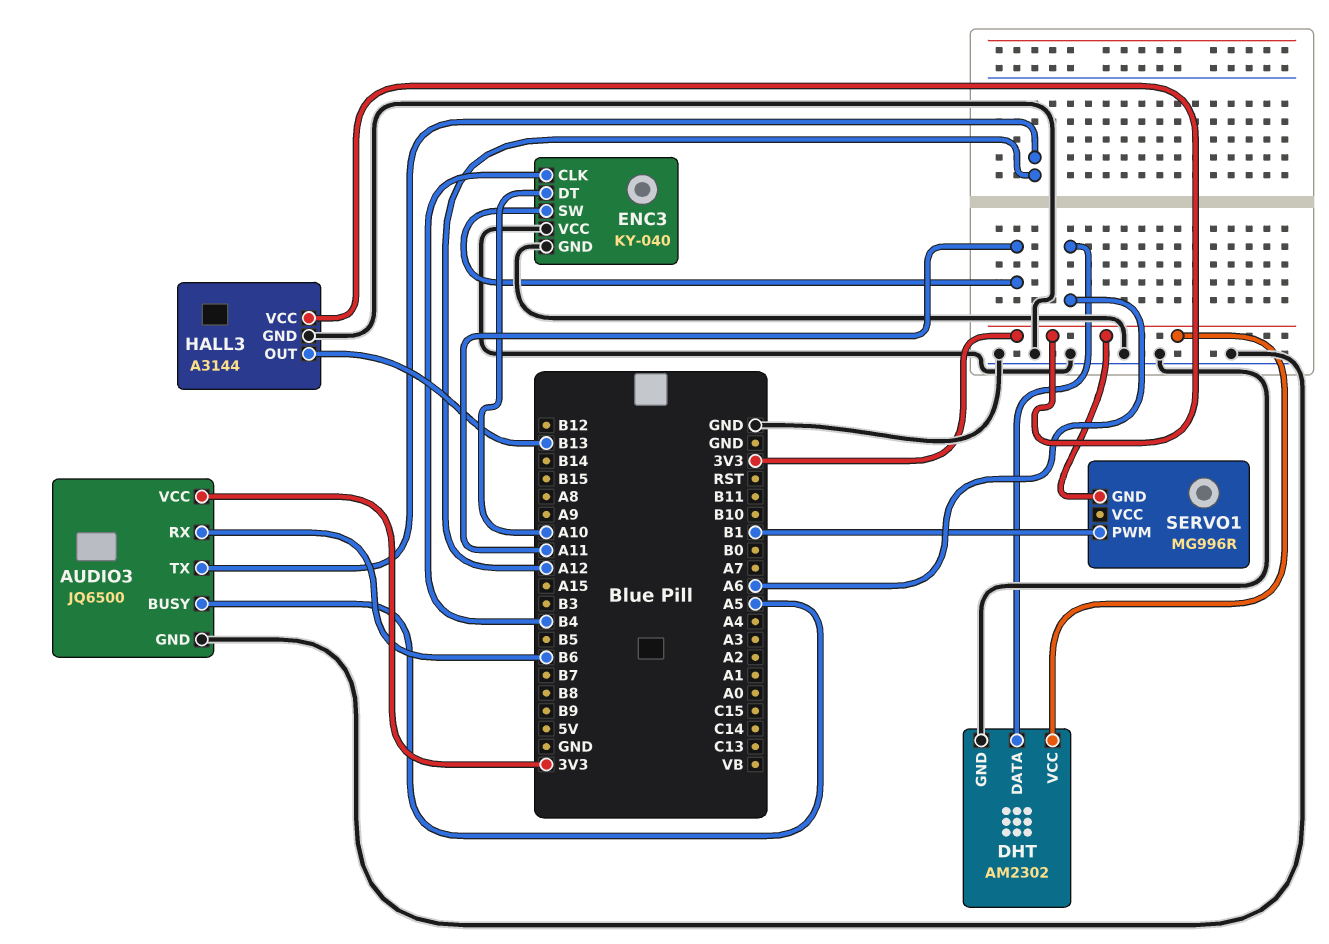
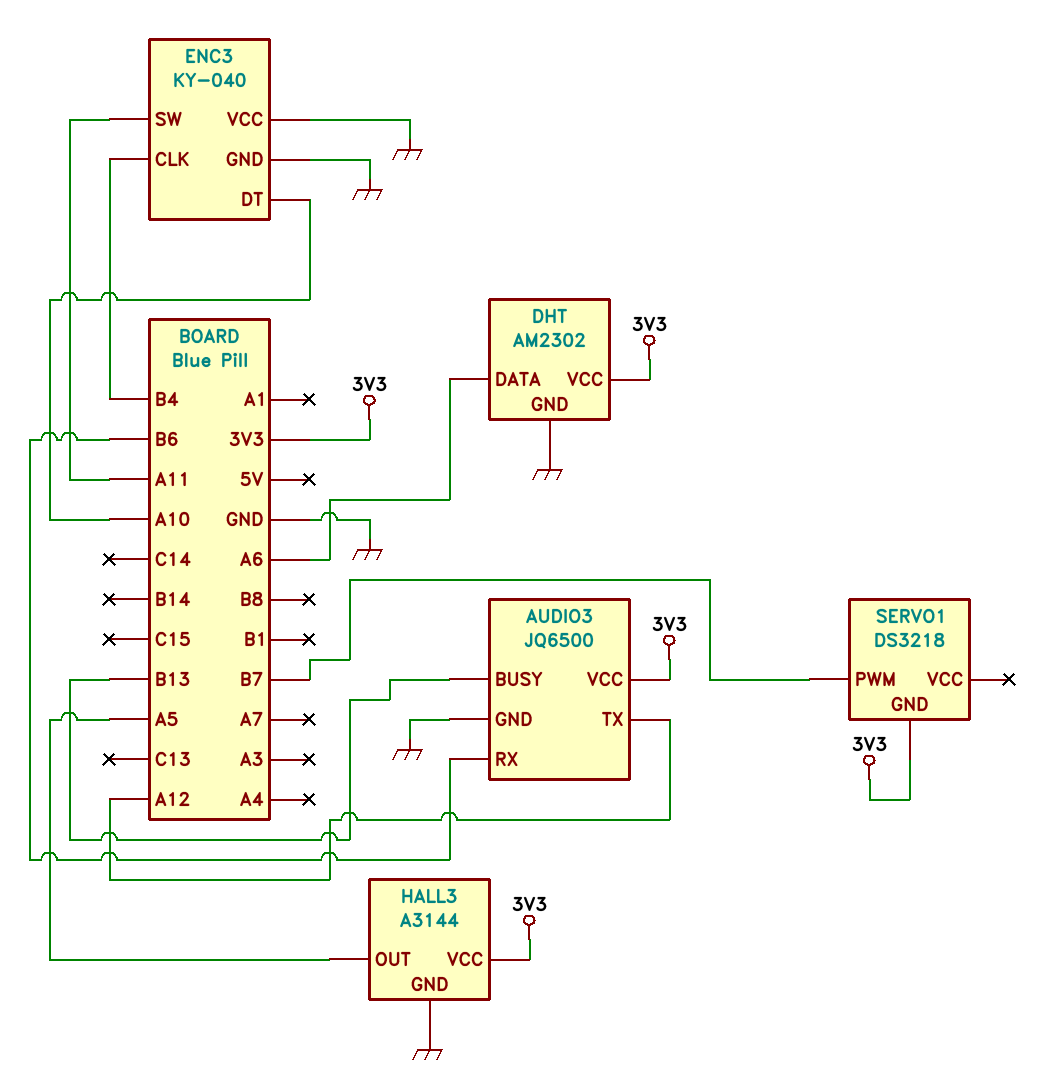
AUDIO3 pin BUSY: A5 -> B13
HALL3 pin OUT: B13 -> A5
SERVO1: MG996R -> DS3218
SERVO1 pin PWM: B1 -> B7

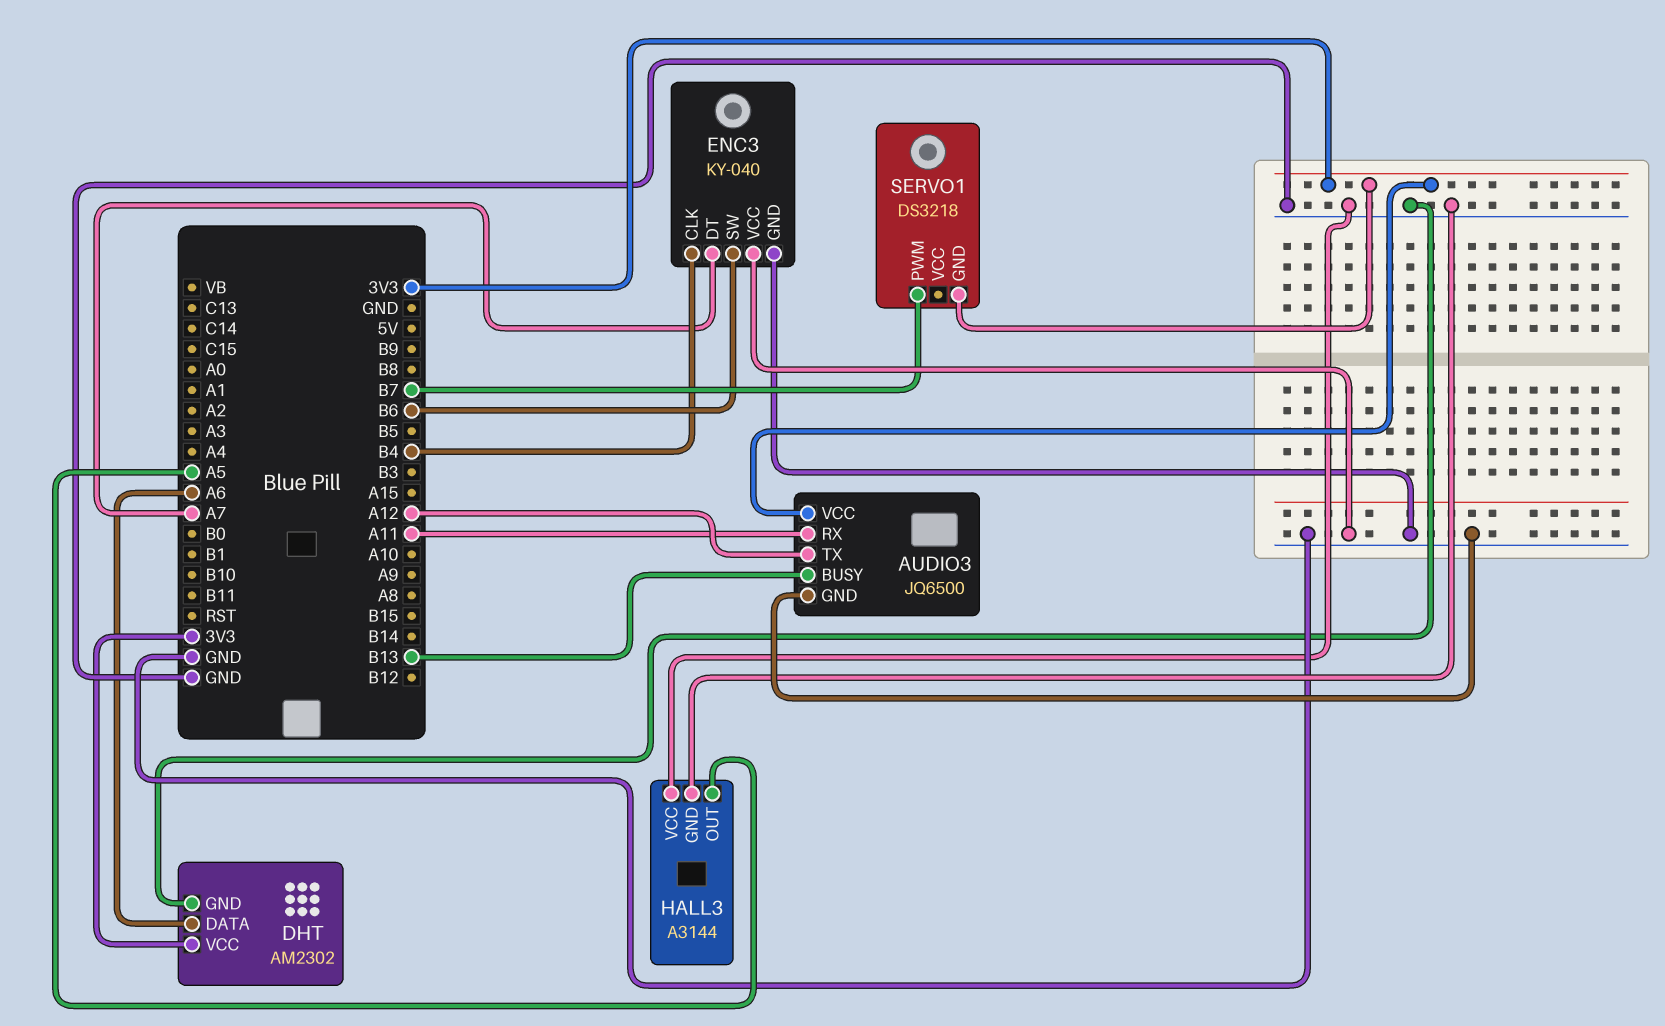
AUDIO3 pin RX: B6 -> A11
ENC3 pin DT: A10 -> A7
ENC3 pin SW: A11 -> B6
HALL3 pin VCC: 3V3 -> GND

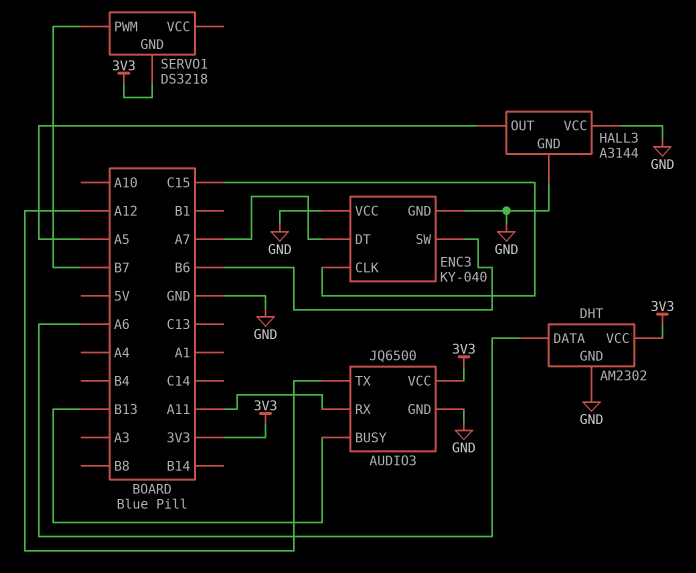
ENC3 pin CLK: B4 -> C15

════════

> What is required: Word for word, repeat only the lines from the line containing "HALL3 pin OUT: B13 -> A5" through the end of the data, without any pictures.

> Task result:
HALL3 pin OUT: B13 -> A5
SERVO1: MG996R -> DS3218
SERVO1 pin PWM: B1 -> B7

AUDIO3 pin RX: B6 -> A11
ENC3 pin DT: A10 -> A7
ENC3 pin SW: A11 -> B6
HALL3 pin VCC: 3V3 -> GND

ENC3 pin CLK: B4 -> C15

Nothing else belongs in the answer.